## Aim of the exercise
Wherever the line with "C3: 4.7uF (plus" sits in the listing below, transcribe from it up to and including the line with "R1: 3.6k (+9V, RESET) -> none", exactly, and leave the remaining lines out.

━━━━━━━━━━

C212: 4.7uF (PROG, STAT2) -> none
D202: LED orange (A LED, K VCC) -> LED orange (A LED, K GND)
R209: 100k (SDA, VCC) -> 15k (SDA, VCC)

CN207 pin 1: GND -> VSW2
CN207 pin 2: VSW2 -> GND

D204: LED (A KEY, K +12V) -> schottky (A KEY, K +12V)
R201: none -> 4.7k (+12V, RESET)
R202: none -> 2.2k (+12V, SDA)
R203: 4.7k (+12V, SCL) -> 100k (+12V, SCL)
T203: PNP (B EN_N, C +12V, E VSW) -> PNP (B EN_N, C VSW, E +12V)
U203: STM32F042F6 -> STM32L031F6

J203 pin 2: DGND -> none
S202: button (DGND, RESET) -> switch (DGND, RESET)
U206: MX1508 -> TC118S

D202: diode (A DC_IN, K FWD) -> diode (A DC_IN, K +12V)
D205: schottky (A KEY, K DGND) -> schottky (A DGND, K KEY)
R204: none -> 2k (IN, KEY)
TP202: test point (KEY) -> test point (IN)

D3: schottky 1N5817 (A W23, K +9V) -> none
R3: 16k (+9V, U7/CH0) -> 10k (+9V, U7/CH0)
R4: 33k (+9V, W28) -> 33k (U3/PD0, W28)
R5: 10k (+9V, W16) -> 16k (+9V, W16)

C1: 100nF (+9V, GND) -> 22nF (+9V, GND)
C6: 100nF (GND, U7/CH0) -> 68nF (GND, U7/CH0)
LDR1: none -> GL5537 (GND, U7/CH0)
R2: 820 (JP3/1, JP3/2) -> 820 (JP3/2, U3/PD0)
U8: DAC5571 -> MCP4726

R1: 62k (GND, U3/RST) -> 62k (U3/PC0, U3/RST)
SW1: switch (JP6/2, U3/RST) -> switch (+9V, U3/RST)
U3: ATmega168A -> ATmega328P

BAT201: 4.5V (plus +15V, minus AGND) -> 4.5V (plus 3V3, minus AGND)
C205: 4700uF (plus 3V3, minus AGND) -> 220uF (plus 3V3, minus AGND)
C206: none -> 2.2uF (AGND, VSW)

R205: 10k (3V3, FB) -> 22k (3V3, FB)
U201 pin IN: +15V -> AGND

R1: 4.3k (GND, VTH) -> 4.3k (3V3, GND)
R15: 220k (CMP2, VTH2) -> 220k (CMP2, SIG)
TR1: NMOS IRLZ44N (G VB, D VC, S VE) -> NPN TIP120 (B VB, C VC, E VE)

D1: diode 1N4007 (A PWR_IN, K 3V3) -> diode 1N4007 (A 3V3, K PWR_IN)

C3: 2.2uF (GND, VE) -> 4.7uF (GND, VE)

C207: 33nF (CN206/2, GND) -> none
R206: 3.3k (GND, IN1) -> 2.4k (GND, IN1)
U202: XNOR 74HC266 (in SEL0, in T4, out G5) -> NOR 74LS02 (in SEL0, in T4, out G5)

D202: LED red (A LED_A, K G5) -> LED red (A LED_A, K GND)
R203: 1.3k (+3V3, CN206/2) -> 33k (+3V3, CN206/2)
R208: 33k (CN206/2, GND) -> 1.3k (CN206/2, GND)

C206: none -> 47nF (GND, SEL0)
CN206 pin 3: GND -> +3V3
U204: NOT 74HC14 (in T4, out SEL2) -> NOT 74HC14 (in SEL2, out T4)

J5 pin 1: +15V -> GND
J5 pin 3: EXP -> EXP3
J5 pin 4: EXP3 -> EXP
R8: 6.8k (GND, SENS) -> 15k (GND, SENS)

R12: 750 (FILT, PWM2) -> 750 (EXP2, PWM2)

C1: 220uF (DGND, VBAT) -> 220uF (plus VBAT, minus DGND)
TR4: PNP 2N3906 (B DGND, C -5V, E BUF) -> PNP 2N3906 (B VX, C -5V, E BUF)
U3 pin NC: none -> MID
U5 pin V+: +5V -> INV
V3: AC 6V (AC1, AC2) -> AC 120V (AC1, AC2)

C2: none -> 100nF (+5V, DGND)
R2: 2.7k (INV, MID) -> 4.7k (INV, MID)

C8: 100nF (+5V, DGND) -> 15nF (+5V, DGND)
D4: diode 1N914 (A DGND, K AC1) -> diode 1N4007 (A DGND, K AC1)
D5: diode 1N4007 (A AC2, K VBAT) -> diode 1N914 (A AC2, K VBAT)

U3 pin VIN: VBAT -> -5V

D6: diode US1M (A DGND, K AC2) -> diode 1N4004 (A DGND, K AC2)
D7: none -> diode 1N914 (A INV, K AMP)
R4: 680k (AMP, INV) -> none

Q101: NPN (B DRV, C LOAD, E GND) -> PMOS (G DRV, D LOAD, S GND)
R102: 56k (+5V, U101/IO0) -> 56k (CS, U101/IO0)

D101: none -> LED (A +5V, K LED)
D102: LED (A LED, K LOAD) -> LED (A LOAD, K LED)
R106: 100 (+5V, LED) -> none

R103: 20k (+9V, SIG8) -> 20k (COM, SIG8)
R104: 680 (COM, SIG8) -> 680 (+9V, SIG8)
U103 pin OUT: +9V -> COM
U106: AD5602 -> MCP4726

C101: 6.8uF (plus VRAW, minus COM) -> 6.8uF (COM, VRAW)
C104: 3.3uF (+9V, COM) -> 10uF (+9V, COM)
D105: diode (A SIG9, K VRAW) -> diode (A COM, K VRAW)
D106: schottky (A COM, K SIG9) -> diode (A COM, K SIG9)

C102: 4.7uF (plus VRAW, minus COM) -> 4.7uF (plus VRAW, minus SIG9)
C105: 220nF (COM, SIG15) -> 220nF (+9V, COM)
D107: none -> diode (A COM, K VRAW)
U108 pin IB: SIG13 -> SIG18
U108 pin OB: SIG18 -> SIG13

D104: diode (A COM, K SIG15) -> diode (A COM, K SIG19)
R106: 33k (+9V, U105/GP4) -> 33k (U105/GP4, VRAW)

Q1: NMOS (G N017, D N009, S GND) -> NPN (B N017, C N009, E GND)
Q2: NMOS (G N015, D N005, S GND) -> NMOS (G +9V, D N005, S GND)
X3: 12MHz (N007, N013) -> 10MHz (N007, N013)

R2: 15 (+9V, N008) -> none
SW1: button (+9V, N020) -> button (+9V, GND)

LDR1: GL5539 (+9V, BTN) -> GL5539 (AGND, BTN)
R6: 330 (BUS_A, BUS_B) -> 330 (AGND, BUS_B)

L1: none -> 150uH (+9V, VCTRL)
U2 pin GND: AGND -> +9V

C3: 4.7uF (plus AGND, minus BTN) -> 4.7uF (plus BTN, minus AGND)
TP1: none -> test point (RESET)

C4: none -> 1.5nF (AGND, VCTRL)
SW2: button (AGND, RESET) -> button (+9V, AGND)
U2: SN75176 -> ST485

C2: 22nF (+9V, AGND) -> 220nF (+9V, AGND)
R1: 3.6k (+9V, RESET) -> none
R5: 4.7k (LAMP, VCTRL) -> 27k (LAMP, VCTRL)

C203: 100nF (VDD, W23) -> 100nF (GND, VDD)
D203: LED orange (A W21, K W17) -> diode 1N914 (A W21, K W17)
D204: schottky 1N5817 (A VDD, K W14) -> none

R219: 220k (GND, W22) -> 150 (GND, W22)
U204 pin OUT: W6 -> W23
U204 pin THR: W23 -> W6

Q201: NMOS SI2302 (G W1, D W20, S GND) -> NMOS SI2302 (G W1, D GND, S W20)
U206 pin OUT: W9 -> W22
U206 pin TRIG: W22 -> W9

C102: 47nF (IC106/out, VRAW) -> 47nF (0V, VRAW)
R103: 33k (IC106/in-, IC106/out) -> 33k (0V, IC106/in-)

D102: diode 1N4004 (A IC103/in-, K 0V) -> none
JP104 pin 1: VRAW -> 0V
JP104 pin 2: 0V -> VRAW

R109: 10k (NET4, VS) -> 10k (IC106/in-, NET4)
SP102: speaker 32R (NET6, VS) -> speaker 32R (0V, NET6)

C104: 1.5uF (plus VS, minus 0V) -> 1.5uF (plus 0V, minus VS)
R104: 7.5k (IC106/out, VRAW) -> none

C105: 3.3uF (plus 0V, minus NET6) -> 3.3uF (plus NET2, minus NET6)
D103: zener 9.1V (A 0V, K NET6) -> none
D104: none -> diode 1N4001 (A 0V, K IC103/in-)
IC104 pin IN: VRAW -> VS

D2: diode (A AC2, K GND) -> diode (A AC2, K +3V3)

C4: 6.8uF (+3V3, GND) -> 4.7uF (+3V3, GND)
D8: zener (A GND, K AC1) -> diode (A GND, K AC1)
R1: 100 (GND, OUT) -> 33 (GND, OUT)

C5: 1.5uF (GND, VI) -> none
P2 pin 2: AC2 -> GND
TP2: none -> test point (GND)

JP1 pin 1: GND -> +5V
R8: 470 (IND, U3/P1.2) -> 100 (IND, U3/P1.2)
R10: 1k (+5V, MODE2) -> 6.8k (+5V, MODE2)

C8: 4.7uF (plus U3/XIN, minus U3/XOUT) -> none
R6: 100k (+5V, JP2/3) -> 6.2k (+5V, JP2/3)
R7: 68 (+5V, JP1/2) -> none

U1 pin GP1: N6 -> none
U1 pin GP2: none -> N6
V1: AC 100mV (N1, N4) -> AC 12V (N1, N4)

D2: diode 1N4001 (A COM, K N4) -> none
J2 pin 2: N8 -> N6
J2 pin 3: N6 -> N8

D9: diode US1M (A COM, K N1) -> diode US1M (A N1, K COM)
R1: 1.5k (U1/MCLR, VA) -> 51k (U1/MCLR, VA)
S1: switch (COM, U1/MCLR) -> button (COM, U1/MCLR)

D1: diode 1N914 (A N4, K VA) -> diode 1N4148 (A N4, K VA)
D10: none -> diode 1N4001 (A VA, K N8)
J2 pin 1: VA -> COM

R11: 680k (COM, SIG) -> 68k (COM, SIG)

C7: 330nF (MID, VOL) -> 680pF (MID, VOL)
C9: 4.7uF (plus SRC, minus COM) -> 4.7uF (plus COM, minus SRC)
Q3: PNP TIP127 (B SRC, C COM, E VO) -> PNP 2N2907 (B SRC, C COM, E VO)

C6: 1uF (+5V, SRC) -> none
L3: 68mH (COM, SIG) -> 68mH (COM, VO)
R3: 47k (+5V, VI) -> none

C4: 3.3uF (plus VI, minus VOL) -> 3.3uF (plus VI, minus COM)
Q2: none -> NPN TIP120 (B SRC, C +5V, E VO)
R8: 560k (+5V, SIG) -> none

━━━━━━━━━━

## Written solution
C3: 4.7uF (plus AGND, minus BTN) -> 4.7uF (plus BTN, minus AGND)
TP1: none -> test point (RESET)

C4: none -> 1.5nF (AGND, VCTRL)
SW2: button (AGND, RESET) -> button (+9V, AGND)
U2: SN75176 -> ST485

C2: 22nF (+9V, AGND) -> 220nF (+9V, AGND)
R1: 3.6k (+9V, RESET) -> none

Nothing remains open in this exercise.